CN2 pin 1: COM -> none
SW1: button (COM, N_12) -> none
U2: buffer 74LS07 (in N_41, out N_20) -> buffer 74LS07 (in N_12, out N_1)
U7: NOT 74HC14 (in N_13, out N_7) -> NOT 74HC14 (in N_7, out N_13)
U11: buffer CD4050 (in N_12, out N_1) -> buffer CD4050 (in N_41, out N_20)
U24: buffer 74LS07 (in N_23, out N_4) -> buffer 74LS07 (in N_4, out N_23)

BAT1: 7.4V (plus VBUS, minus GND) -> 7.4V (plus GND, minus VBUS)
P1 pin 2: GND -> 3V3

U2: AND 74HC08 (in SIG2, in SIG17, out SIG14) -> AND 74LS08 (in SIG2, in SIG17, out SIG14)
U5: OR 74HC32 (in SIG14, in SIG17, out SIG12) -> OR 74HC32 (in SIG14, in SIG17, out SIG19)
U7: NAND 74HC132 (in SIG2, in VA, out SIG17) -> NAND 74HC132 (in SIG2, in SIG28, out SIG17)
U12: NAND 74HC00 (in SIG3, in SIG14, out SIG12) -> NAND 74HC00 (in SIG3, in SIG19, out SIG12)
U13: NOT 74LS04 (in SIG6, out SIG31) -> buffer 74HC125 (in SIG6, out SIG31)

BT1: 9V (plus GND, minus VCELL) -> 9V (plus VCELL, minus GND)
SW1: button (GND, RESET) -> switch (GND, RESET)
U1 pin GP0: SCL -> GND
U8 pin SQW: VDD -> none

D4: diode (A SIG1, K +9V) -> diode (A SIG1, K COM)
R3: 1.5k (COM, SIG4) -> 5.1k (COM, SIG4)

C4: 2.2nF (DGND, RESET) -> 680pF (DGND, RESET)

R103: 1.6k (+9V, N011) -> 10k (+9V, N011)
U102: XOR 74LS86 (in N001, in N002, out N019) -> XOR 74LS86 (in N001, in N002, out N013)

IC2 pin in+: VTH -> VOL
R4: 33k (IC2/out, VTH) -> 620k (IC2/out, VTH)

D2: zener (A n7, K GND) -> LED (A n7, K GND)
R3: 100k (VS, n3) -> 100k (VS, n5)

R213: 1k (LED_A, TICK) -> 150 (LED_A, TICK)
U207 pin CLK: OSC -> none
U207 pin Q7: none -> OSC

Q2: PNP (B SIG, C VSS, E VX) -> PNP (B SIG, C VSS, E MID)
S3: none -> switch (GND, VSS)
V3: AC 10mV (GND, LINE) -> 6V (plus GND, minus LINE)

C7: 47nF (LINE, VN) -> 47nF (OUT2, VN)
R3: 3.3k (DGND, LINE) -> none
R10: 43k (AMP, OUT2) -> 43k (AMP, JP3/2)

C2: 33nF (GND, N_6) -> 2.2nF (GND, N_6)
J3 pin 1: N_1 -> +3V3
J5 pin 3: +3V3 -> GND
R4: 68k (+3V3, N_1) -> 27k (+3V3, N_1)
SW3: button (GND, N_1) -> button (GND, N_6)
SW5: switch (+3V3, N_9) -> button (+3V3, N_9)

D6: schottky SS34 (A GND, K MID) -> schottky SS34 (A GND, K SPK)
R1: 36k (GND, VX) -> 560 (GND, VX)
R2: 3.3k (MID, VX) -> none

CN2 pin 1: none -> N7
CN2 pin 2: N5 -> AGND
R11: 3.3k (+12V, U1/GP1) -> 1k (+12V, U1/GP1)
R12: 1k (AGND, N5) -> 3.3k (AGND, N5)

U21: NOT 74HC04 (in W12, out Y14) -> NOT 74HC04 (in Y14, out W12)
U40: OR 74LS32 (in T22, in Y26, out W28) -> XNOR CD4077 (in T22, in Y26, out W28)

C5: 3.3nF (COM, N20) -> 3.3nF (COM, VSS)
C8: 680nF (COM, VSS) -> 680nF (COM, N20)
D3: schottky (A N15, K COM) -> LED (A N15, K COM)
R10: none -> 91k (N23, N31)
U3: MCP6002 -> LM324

Prompt: Could you restate every record word for word?

Your solution:
CN2 pin 1: COM -> none
SW1: button (COM, N_12) -> none
U2: buffer 74LS07 (in N_41, out N_20) -> buffer 74LS07 (in N_12, out N_1)
U7: NOT 74HC14 (in N_13, out N_7) -> NOT 74HC14 (in N_7, out N_13)
U11: buffer CD4050 (in N_12, out N_1) -> buffer CD4050 (in N_41, out N_20)
U24: buffer 74LS07 (in N_23, out N_4) -> buffer 74LS07 (in N_4, out N_23)

BAT1: 7.4V (plus VBUS, minus GND) -> 7.4V (plus GND, minus VBUS)
P1 pin 2: GND -> 3V3

U2: AND 74HC08 (in SIG2, in SIG17, out SIG14) -> AND 74LS08 (in SIG2, in SIG17, out SIG14)
U5: OR 74HC32 (in SIG14, in SIG17, out SIG12) -> OR 74HC32 (in SIG14, in SIG17, out SIG19)
U7: NAND 74HC132 (in SIG2, in VA, out SIG17) -> NAND 74HC132 (in SIG2, in SIG28, out SIG17)
U12: NAND 74HC00 (in SIG3, in SIG14, out SIG12) -> NAND 74HC00 (in SIG3, in SIG19, out SIG12)
U13: NOT 74LS04 (in SIG6, out SIG31) -> buffer 74HC125 (in SIG6, out SIG31)

BT1: 9V (plus GND, minus VCELL) -> 9V (plus VCELL, minus GND)
SW1: button (GND, RESET) -> switch (GND, RESET)
U1 pin GP0: SCL -> GND
U8 pin SQW: VDD -> none

D4: diode (A SIG1, K +9V) -> diode (A SIG1, K COM)
R3: 1.5k (COM, SIG4) -> 5.1k (COM, SIG4)

C4: 2.2nF (DGND, RESET) -> 680pF (DGND, RESET)

R103: 1.6k (+9V, N011) -> 10k (+9V, N011)
U102: XOR 74LS86 (in N001, in N002, out N019) -> XOR 74LS86 (in N001, in N002, out N013)

IC2 pin in+: VTH -> VOL
R4: 33k (IC2/out, VTH) -> 620k (IC2/out, VTH)

D2: zener (A n7, K GND) -> LED (A n7, K GND)
R3: 100k (VS, n3) -> 100k (VS, n5)

R213: 1k (LED_A, TICK) -> 150 (LED_A, TICK)
U207 pin CLK: OSC -> none
U207 pin Q7: none -> OSC

Q2: PNP (B SIG, C VSS, E VX) -> PNP (B SIG, C VSS, E MID)
S3: none -> switch (GND, VSS)
V3: AC 10mV (GND, LINE) -> 6V (plus GND, minus LINE)

C7: 47nF (LINE, VN) -> 47nF (OUT2, VN)
R3: 3.3k (DGND, LINE) -> none
R10: 43k (AMP, OUT2) -> 43k (AMP, JP3/2)

C2: 33nF (GND, N_6) -> 2.2nF (GND, N_6)
J3 pin 1: N_1 -> +3V3
J5 pin 3: +3V3 -> GND
R4: 68k (+3V3, N_1) -> 27k (+3V3, N_1)
SW3: button (GND, N_1) -> button (GND, N_6)
SW5: switch (+3V3, N_9) -> button (+3V3, N_9)

D6: schottky SS34 (A GND, K MID) -> schottky SS34 (A GND, K SPK)
R1: 36k (GND, VX) -> 560 (GND, VX)
R2: 3.3k (MID, VX) -> none

CN2 pin 1: none -> N7
CN2 pin 2: N5 -> AGND
R11: 3.3k (+12V, U1/GP1) -> 1k (+12V, U1/GP1)
R12: 1k (AGND, N5) -> 3.3k (AGND, N5)

U21: NOT 74HC04 (in W12, out Y14) -> NOT 74HC04 (in Y14, out W12)
U40: OR 74LS32 (in T22, in Y26, out W28) -> XNOR CD4077 (in T22, in Y26, out W28)

C5: 3.3nF (COM, N20) -> 3.3nF (COM, VSS)
C8: 680nF (COM, VSS) -> 680nF (COM, N20)
D3: schottky (A N15, K COM) -> LED (A N15, K COM)
R10: none -> 91k (N23, N31)
U3: MCP6002 -> LM324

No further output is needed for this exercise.